DATA FOR THIS EXERCISE section start

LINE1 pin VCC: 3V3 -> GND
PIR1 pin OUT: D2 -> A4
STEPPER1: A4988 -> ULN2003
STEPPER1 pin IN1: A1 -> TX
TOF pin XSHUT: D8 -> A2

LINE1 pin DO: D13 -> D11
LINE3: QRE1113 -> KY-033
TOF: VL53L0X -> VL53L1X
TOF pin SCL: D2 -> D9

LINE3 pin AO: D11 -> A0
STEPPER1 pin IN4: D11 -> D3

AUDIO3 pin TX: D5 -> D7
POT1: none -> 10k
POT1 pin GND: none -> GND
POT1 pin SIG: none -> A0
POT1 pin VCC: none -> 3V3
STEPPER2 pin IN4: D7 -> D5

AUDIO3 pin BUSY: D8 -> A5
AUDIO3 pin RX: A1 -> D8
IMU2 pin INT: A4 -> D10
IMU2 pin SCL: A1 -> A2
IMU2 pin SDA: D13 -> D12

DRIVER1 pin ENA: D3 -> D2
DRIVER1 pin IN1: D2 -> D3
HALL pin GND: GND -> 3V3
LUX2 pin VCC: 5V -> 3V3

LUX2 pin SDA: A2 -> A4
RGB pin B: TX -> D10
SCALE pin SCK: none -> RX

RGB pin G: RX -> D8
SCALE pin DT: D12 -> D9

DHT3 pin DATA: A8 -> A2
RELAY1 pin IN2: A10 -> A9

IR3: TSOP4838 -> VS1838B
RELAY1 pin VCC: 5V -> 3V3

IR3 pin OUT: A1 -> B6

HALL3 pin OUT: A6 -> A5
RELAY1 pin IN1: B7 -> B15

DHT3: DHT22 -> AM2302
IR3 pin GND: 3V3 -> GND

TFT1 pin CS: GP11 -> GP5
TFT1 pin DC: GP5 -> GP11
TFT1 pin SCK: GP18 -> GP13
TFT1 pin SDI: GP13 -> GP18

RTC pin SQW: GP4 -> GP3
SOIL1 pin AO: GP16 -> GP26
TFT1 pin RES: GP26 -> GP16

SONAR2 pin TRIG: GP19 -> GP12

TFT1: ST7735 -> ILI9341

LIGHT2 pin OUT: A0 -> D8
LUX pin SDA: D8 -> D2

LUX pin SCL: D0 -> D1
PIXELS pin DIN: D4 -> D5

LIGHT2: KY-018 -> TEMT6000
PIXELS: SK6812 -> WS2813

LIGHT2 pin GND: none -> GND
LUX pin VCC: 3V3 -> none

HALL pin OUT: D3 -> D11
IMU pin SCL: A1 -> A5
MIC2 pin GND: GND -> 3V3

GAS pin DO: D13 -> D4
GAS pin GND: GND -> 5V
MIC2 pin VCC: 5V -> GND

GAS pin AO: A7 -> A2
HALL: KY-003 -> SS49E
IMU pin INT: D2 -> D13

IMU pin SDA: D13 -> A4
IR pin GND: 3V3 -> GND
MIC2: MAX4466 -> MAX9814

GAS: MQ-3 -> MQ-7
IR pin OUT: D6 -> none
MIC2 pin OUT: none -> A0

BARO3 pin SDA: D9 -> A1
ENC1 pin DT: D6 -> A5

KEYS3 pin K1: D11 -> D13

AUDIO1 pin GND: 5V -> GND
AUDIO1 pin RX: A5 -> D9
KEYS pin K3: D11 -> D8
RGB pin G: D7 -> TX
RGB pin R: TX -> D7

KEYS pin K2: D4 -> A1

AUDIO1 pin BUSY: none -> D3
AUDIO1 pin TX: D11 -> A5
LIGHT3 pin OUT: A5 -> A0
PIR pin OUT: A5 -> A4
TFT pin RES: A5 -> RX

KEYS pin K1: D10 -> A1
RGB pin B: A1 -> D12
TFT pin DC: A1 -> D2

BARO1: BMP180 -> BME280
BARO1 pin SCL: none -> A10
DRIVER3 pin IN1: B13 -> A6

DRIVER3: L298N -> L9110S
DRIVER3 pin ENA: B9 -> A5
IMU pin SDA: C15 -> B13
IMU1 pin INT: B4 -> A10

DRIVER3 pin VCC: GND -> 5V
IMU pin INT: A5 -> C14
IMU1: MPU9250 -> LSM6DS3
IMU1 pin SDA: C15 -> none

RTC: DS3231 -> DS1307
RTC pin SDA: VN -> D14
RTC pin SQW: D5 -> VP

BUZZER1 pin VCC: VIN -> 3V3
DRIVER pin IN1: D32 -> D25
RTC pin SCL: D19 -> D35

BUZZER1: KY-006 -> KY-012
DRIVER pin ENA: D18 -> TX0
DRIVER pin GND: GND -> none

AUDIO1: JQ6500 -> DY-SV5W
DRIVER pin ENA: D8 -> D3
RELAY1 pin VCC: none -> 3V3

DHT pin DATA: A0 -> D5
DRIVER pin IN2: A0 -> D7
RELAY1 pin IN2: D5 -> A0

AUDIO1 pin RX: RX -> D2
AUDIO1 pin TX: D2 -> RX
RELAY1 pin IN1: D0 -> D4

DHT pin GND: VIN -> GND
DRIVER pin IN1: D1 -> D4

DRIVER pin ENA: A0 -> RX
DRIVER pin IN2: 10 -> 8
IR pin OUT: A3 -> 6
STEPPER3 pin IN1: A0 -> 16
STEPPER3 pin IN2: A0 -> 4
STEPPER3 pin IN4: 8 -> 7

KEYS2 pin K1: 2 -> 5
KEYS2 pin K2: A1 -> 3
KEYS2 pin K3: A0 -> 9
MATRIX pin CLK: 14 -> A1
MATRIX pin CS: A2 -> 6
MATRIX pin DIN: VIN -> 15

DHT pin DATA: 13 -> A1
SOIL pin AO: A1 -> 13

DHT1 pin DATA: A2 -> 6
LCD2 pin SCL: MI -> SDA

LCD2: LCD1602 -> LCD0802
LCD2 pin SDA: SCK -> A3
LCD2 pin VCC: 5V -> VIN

DATA FOR THIS EXERCISE section end

#### [EXERCISE REQUIREMENTS]
Beginning at the opening line of the data, transcribe each line exactly until you reach the line with "IMU2 pin INT: A4 -> D10", which you also include, and go no further.

#### [COMPLETED EXERCISE]
LINE1 pin VCC: 3V3 -> GND
PIR1 pin OUT: D2 -> A4
STEPPER1: A4988 -> ULN2003
STEPPER1 pin IN1: A1 -> TX
TOF pin XSHUT: D8 -> A2

LINE1 pin DO: D13 -> D11
LINE3: QRE1113 -> KY-033
TOF: VL53L0X -> VL53L1X
TOF pin SCL: D2 -> D9

LINE3 pin AO: D11 -> A0
STEPPER1 pin IN4: D11 -> D3

AUDIO3 pin TX: D5 -> D7
POT1: none -> 10k
POT1 pin GND: none -> GND
POT1 pin SIG: none -> A0
POT1 pin VCC: none -> 3V3
STEPPER2 pin IN4: D7 -> D5

AUDIO3 pin BUSY: D8 -> A5
AUDIO3 pin RX: A1 -> D8
IMU2 pin INT: A4 -> D10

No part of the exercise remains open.